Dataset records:
◇ ◇ ◇ ◇

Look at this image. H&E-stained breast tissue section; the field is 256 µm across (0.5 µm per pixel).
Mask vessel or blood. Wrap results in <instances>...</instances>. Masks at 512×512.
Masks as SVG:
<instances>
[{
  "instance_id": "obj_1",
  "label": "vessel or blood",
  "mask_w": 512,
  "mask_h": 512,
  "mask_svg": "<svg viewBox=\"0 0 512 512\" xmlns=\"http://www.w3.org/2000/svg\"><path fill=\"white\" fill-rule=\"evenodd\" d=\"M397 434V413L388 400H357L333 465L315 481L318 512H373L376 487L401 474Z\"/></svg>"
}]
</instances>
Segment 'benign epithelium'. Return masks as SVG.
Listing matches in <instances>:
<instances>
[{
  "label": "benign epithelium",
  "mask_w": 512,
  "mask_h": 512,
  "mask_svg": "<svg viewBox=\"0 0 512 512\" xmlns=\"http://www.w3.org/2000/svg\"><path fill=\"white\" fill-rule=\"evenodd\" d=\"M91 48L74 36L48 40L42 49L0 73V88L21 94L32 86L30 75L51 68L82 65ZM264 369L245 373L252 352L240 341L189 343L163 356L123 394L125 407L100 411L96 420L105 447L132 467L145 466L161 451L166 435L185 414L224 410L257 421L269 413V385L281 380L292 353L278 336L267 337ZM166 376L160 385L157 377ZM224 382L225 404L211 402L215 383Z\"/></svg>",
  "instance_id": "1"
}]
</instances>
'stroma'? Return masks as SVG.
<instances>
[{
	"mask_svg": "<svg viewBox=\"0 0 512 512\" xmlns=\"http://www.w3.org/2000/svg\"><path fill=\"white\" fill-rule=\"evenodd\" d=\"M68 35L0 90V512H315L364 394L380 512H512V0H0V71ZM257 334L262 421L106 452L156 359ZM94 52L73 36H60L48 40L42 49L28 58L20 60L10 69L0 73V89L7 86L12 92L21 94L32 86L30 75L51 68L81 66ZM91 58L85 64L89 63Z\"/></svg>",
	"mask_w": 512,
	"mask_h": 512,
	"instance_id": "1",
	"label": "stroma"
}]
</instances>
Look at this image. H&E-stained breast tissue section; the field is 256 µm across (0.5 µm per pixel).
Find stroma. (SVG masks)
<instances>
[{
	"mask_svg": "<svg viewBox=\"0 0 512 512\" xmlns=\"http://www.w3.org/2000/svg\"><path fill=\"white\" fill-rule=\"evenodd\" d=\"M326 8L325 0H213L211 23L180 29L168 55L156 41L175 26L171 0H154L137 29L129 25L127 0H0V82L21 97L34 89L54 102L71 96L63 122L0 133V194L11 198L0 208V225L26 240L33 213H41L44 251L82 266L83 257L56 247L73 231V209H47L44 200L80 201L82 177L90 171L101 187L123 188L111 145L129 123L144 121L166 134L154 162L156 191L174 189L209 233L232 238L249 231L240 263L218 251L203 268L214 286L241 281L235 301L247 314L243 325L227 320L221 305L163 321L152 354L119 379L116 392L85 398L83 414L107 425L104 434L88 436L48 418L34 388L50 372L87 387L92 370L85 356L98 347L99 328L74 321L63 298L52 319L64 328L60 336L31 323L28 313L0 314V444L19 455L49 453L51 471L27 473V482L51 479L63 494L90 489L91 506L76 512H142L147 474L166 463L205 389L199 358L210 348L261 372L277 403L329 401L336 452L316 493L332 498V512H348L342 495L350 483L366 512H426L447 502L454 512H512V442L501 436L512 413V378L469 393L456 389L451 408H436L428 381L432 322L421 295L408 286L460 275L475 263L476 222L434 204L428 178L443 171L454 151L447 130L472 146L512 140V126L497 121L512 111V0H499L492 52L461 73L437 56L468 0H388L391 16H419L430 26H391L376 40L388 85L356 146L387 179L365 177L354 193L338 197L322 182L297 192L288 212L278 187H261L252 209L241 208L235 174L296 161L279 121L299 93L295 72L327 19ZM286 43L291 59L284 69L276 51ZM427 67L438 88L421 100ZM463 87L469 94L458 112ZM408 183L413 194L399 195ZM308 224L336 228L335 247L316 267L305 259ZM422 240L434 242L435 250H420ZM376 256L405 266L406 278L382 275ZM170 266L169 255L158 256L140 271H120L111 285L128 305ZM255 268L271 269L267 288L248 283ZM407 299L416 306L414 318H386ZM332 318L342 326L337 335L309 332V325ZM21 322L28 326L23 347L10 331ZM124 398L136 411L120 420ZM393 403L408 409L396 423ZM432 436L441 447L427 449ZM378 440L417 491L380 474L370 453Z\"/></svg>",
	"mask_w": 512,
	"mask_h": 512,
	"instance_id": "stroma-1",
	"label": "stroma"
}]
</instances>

◇ ◇ ◇ ◇

> _WHAT THE TASK REQUIRES_
Lines that hold the word "label" are the ones to return, every one of them.

> _COMPLETE RESPONSE_
  "label": "vessel or blood",
  "label": "benign epithelium",
	"label": "stroma"
	"label": "stroma"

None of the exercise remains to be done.